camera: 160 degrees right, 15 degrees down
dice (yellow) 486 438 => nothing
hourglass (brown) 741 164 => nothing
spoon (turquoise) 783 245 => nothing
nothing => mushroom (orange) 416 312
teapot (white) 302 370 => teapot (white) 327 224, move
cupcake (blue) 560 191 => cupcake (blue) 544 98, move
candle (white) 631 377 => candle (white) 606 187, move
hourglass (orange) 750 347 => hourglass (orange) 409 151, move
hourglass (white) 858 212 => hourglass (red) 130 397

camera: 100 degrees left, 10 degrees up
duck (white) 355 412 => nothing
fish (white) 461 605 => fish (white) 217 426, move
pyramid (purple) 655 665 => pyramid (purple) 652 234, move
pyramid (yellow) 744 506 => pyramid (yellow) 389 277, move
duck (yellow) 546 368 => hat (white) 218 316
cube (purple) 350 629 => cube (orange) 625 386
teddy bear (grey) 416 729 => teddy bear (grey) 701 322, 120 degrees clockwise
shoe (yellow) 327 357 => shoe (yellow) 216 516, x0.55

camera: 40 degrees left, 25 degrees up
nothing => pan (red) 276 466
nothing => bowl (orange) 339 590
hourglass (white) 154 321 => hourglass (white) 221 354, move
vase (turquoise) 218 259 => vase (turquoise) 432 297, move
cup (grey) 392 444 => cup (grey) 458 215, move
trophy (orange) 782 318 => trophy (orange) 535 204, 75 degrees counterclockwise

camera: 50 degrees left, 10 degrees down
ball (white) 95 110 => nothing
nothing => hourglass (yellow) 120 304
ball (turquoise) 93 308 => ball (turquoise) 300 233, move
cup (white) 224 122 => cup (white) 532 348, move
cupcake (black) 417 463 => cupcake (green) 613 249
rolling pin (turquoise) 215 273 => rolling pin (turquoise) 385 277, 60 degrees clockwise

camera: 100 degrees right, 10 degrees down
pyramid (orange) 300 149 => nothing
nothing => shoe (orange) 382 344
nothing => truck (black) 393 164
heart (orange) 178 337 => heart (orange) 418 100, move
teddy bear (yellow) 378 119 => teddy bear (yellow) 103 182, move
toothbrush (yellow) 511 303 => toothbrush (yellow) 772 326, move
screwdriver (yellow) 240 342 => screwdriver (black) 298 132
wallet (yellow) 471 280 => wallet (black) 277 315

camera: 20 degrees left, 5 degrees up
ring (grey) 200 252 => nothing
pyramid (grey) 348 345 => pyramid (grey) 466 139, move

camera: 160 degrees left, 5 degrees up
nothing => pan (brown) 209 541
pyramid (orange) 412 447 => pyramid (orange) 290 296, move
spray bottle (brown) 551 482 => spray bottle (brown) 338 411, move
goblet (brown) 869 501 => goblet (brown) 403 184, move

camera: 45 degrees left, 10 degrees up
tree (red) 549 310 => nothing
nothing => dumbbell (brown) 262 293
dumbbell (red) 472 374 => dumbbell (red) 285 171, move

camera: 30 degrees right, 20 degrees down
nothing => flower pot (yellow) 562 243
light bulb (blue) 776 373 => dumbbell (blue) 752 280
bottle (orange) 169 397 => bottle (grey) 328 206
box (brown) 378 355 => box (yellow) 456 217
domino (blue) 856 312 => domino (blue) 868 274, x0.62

Your instructions: All lines above from the one holding "spoon (turquoise) 783 245 => nothing" to the one holding "hourglass (orange) 750", inclusive, are to be copied exactly; no other line is wanted.

Output of the exercise:
spoon (turquoise) 783 245 => nothing
nothing => mushroom (orange) 416 312
teapot (white) 302 370 => teapot (white) 327 224, move
cupcake (blue) 560 191 => cupcake (blue) 544 98, move
candle (white) 631 377 => candle (white) 606 187, move
hourglass (orange) 750 347 => hourglass (orange) 409 151, move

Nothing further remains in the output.